**EXERCISE DESCRIPTION**
Locate the word "resized" in the material, then show every line that holds it.
★ ★ ★ ★ ★ ★ ★
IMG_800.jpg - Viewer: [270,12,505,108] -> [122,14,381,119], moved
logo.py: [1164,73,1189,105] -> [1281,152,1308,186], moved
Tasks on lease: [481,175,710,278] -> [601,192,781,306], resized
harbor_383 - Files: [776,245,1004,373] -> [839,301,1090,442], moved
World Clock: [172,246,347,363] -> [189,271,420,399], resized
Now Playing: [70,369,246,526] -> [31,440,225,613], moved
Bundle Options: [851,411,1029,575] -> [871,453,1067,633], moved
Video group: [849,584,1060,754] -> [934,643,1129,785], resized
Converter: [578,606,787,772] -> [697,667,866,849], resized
★ ★ ★ ★ ★ ★ ★
**ANSWER SECTION**
Tasks on lease: [481,175,710,278] -> [601,192,781,306], resized
World Clock: [172,246,347,363] -> [189,271,420,399], resized
Video group: [849,584,1060,754] -> [934,643,1129,785], resized
Converter: [578,606,787,772] -> [697,667,866,849], resized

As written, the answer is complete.